What you need to do. In the records below, the line with "R10: 33k (N1, VCC) -> 33k (N17, VCC)" and every line after it must be written out exactly; no pictures belong in the result.

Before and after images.
....

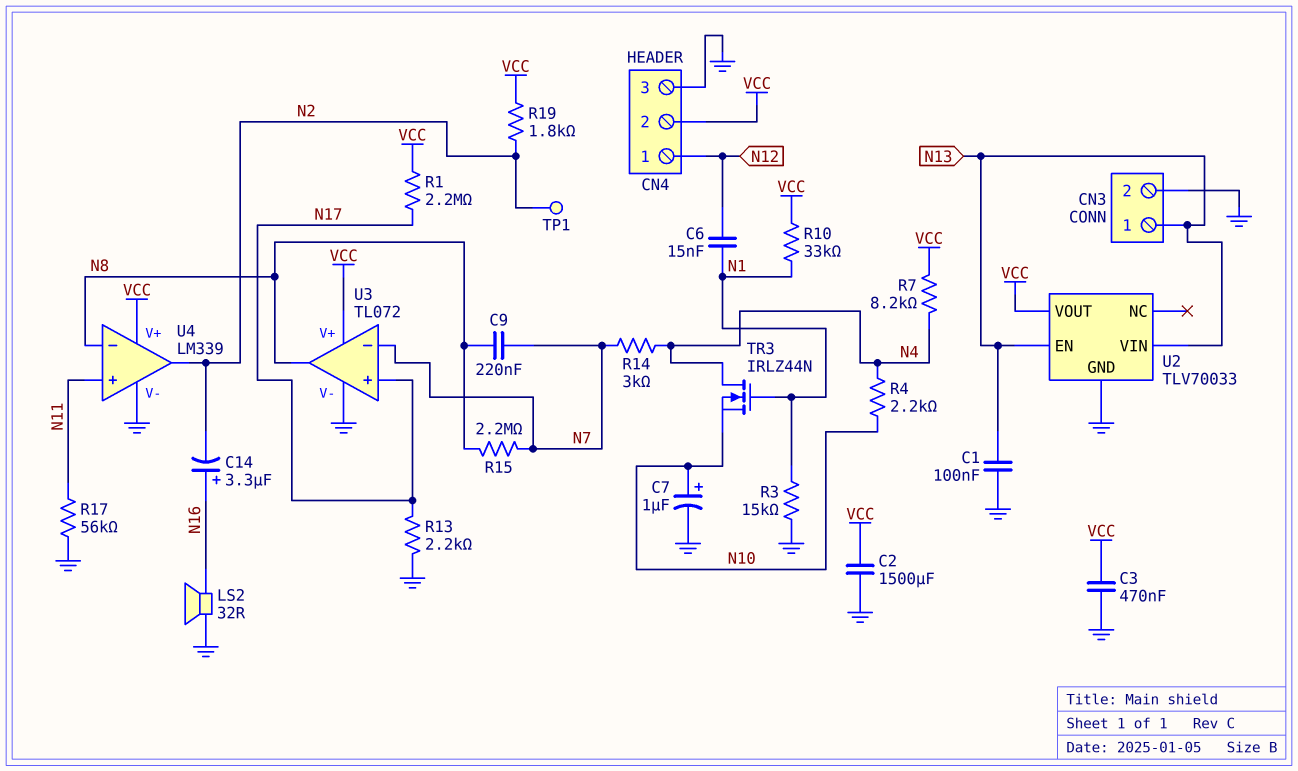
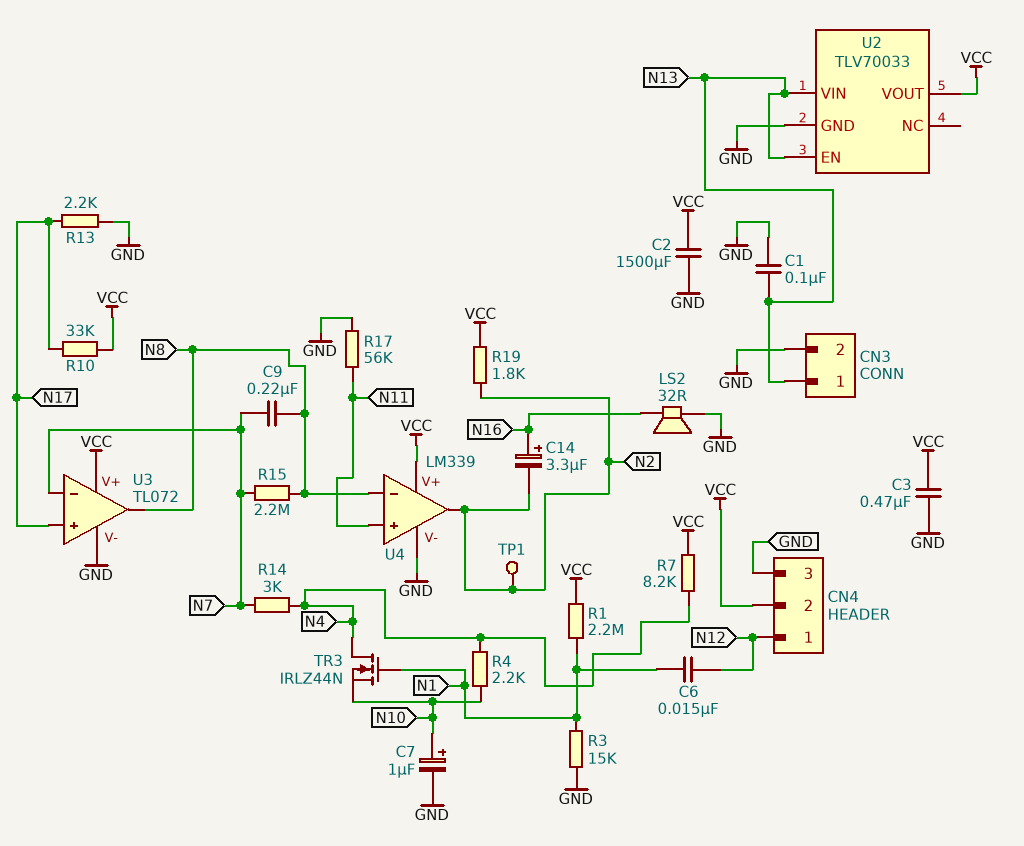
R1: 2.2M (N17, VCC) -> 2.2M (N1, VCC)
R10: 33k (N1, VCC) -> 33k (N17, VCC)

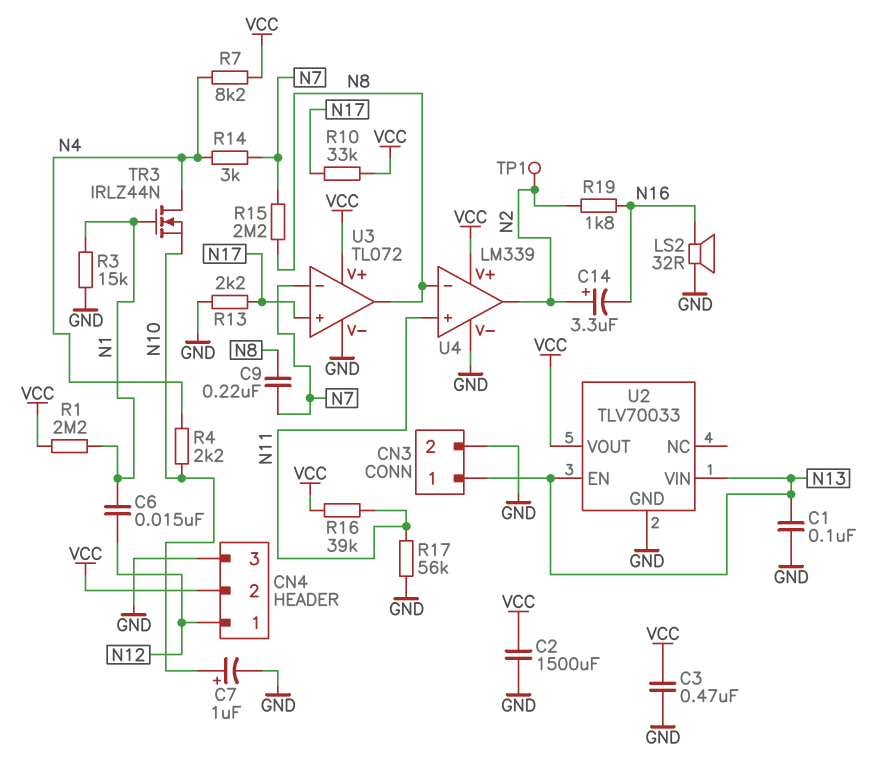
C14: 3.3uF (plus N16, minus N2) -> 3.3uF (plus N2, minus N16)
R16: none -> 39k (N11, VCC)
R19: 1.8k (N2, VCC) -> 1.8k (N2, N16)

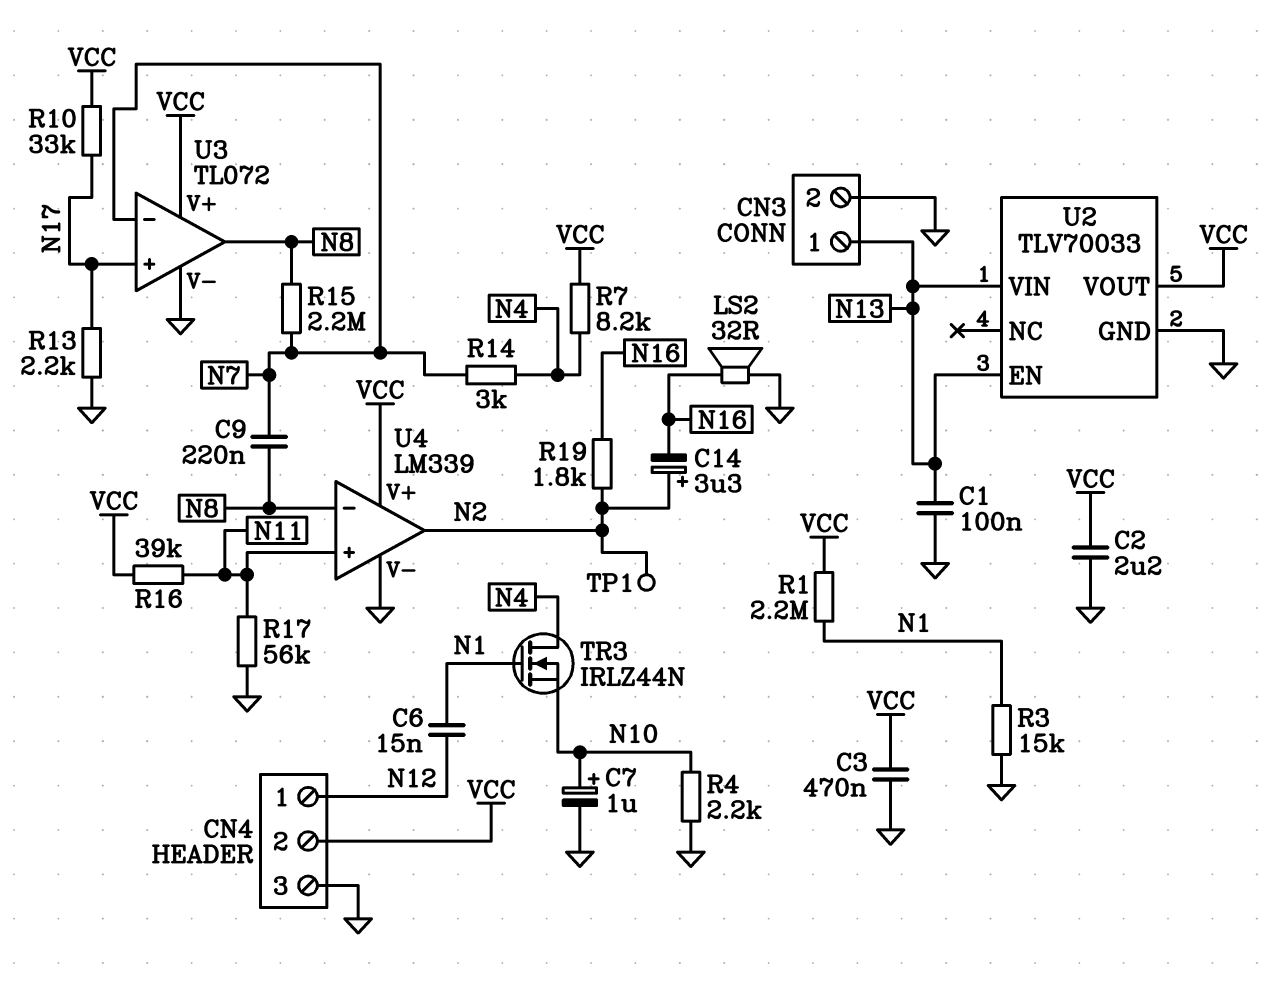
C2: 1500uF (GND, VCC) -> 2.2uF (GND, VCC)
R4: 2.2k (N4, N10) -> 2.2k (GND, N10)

....

Solved problem.
R10: 33k (N1, VCC) -> 33k (N17, VCC)

C14: 3.3uF (plus N16, minus N2) -> 3.3uF (plus N2, minus N16)
R16: none -> 39k (N11, VCC)
R19: 1.8k (N2, VCC) -> 1.8k (N2, N16)

C2: 1500uF (GND, VCC) -> 2.2uF (GND, VCC)
R4: 2.2k (N4, N10) -> 2.2k (GND, N10)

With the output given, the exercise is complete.